BRIEF >>
Find and copy each line of the data that includes "black".

COLLECTED MATERIAL >>
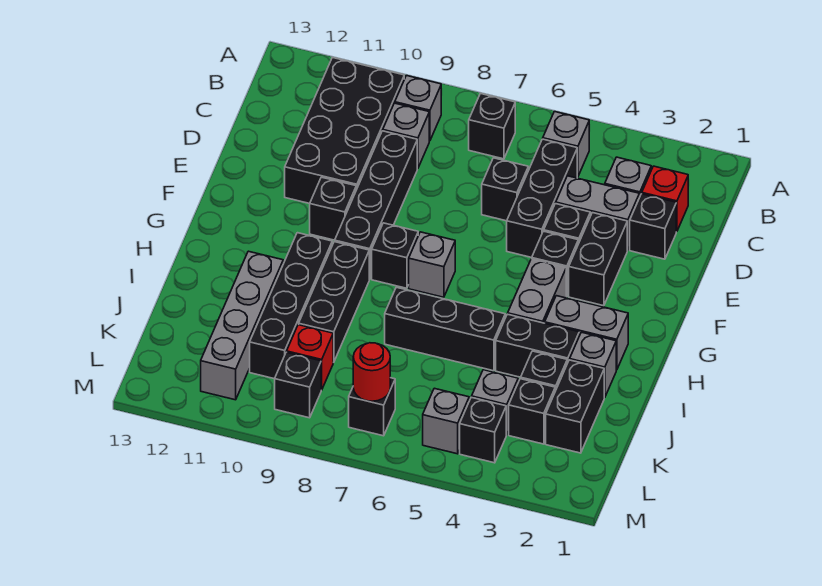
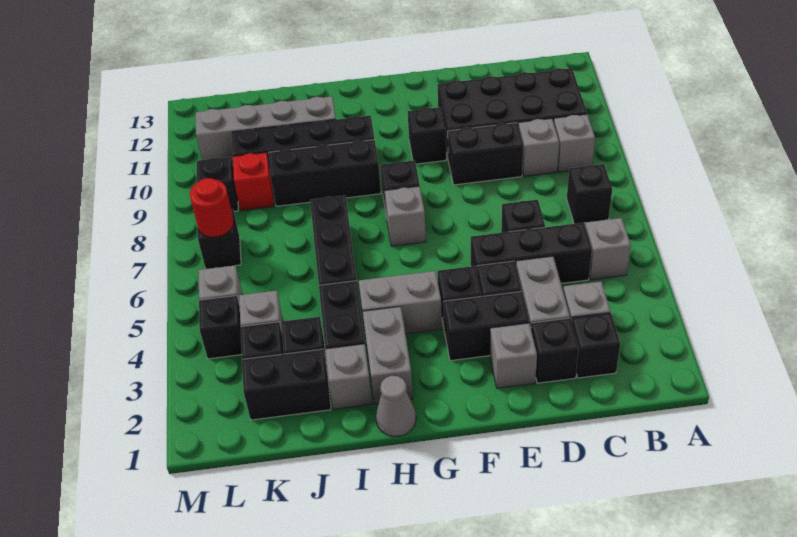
red brick C2 level 1 -> black brick C2 level 1
black brick D9:G9 level 1 -> black brick D9:E9 level 1
none -> grey brick E2 level 1
none -> grey cone H1 level 1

ANSWER BELOW >>
red brick C2 level 1 -> black brick C2 level 1
black brick D9:G9 level 1 -> black brick D9:E9 level 1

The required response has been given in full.